WORK ORDER
From the first line onward, reproduce the records exactly; the final line to include is the one holding "purple pencil <421".
─── DATA EXTRACTS
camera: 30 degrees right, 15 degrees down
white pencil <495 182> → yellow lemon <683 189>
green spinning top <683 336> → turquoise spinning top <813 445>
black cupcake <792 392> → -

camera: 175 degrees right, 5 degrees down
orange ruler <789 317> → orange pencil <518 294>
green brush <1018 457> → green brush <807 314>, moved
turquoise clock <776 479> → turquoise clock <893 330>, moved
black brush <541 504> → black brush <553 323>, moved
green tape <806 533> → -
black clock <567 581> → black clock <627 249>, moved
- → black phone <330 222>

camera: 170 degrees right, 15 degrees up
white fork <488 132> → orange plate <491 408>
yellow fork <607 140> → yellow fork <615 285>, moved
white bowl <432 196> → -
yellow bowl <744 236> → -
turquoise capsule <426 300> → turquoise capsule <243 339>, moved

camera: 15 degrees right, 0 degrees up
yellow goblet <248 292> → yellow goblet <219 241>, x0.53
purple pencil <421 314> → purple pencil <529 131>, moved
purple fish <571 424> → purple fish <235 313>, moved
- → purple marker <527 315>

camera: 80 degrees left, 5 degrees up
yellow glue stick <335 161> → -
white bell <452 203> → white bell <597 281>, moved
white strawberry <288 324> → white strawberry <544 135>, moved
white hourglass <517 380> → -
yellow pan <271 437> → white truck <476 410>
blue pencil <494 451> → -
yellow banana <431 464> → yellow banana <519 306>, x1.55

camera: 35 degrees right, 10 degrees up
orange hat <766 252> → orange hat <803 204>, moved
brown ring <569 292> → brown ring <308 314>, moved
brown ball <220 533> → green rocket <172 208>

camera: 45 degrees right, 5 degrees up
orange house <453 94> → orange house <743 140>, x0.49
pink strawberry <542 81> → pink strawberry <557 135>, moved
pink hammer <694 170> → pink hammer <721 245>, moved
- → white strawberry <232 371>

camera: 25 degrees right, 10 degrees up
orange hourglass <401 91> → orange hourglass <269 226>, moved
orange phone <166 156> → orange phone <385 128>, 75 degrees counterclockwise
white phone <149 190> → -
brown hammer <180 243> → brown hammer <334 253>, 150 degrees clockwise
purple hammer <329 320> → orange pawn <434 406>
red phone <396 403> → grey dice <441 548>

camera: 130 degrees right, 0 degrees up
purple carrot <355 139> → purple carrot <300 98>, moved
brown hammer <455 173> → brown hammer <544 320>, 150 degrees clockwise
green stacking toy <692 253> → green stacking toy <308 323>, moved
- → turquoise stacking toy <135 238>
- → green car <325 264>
──────
ANSWER TO THIS EXERCISE
camera: 30 degrees right, 15 degrees down
white pencil <495 182> → yellow lemon <683 189>
green spinning top <683 336> → turquoise spinning top <813 445>
black cupcake <792 392> → -

camera: 175 degrees right, 5 degrees down
orange ruler <789 317> → orange pencil <518 294>
green brush <1018 457> → green brush <807 314>, moved
turquoise clock <776 479> → turquoise clock <893 330>, moved
black brush <541 504> → black brush <553 323>, moved
green tape <806 533> → -
black clock <567 581> → black clock <627 249>, moved
- → black phone <330 222>

camera: 170 degrees right, 15 degrees up
white fork <488 132> → orange plate <491 408>
yellow fork <607 140> → yellow fork <615 285>, moved
white bowl <432 196> → -
yellow bowl <744 236> → -
turquoise capsule <426 300> → turquoise capsule <243 339>, moved

camera: 15 degrees right, 0 degrees up
yellow goblet <248 292> → yellow goblet <219 241>, x0.53
purple pencil <421 314> → purple pencil <529 131>, moved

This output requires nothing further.